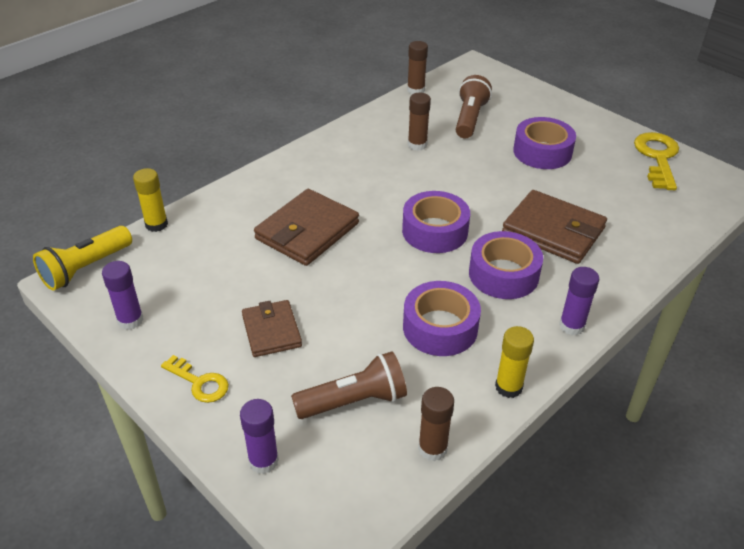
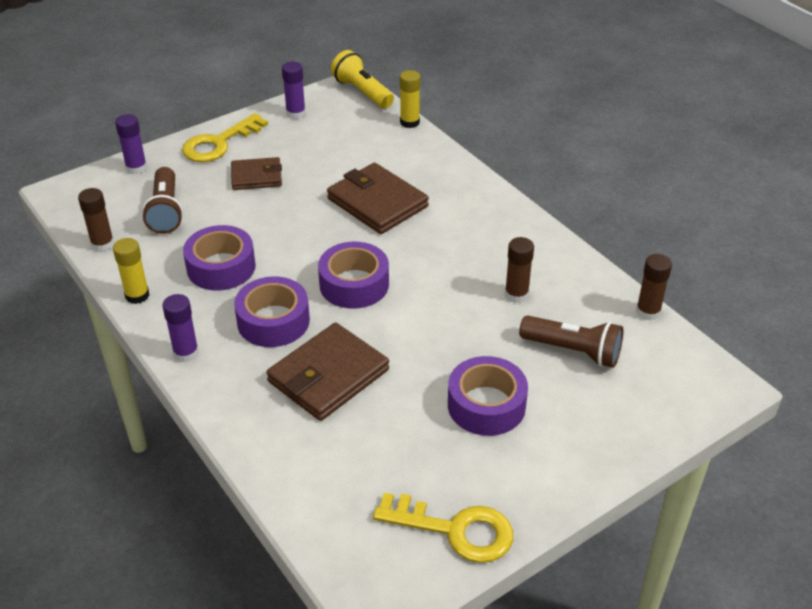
camera: 100 degrees right, 0 degrees up
yellow key [161,355,229,403] -> yellow key [182,113,268,162], size x1.67

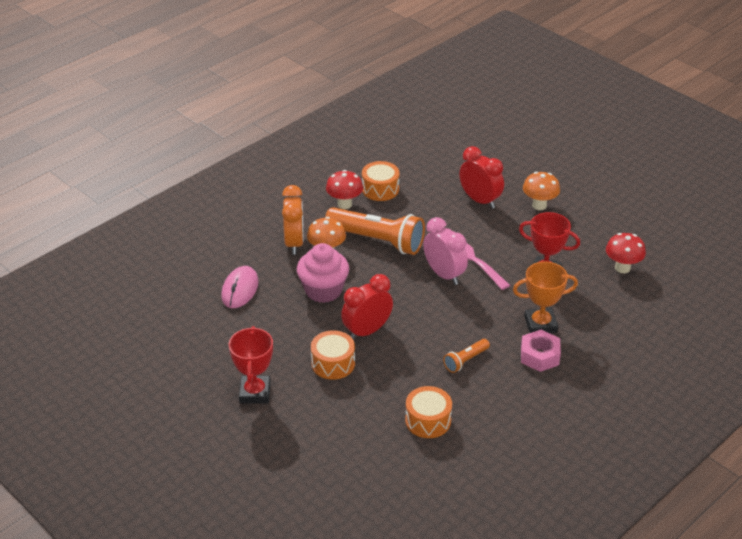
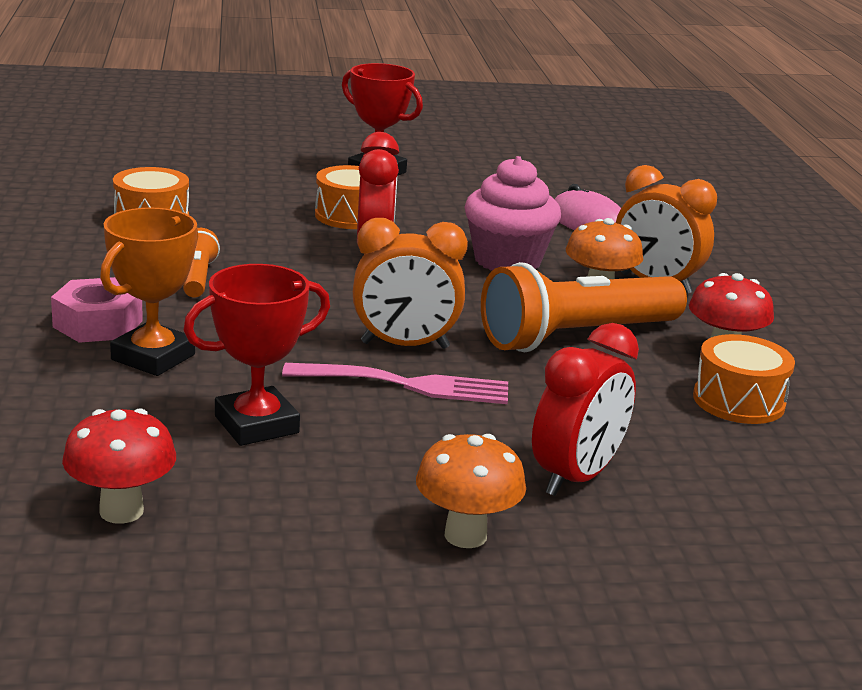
camera: 125 degrees right, 15 degrees down
pink clock [423,217,468,285] -> orange clock [353,218,468,349]
red clock [459,146,504,209] -> red clock turned 45 degrees counterclockwise [532,323,639,496]

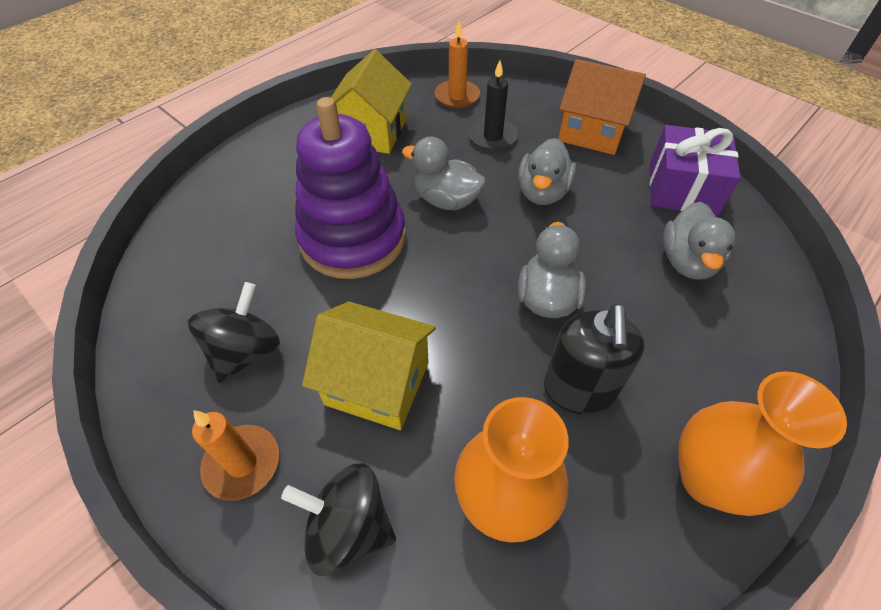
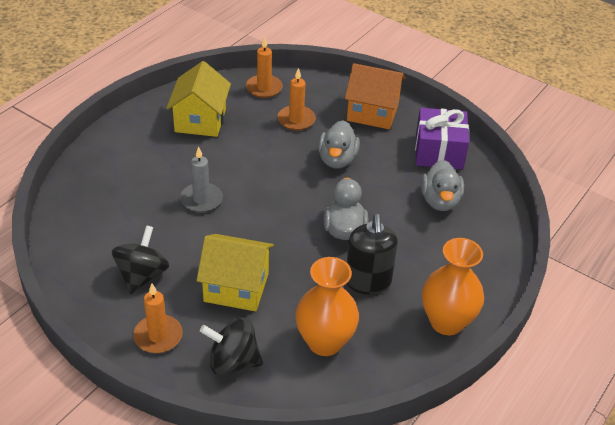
camera: 10 degrees left, 10 degrees down
purple stacking toy [295,97,406,279] -> grey candle [180,146,223,213]
grey duck [402,137,486,210] -> none
black candle [469,60,518,151] -> orange candle [277,68,316,131]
^^^^^^^^
- _What is needed_:
Of the records above, copy each line that includes "degrees".

- _Result of the task_:
camera: 100 degrees right, 0 degrees up
camera: 125 degrees right, 15 degrees down
red clock [459,146,504,209] -> red clock turned 45 degrees counterclockwise [532,323,639,496]
camera: 10 degrees left, 10 degrees down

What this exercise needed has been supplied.